-- What you are asked to do --
The line containing "(467, 140) = (424, 571): none -> brown house" marks where to begin; quote it and every line after it through the end of the data, exactly as written.

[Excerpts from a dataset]

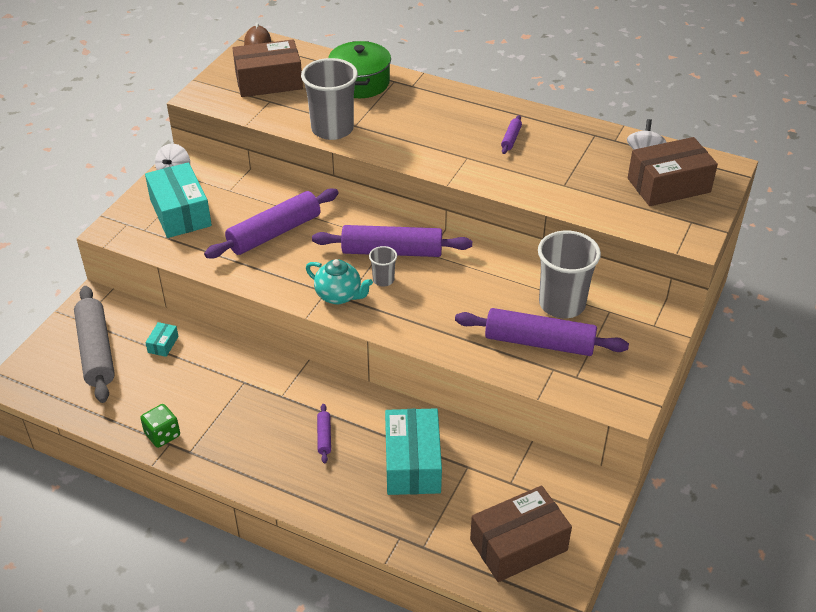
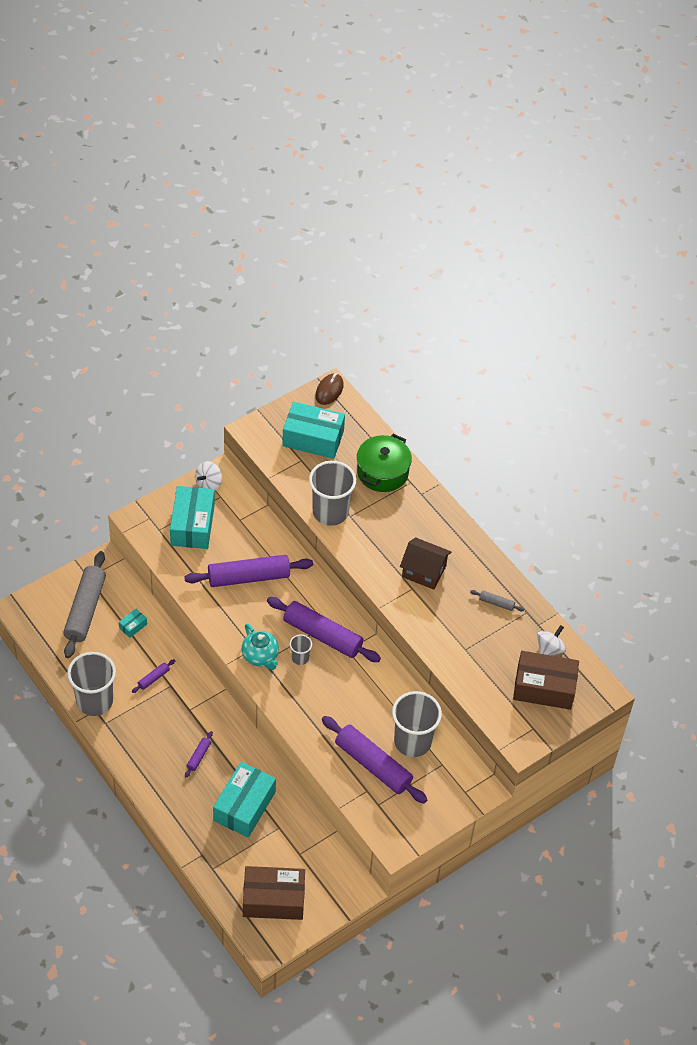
camera: 25 degrees right, 10 degrees up
(162, 435) = (94, 701): green dice -> grey cup
(269, 82) = (313, 438): brown box -> turquoise box
(467, 140) = (424, 571): none -> brown house
(511, 139) = (459, 585): purple rolling pin -> purple rolling pin (153, 678)
(559, 138) = (496, 603): none -> grey rolling pin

-- Answer box --
(467, 140) = (424, 571): none -> brown house
(511, 139) = (459, 585): purple rolling pin -> purple rolling pin (153, 678)
(559, 138) = (496, 603): none -> grey rolling pin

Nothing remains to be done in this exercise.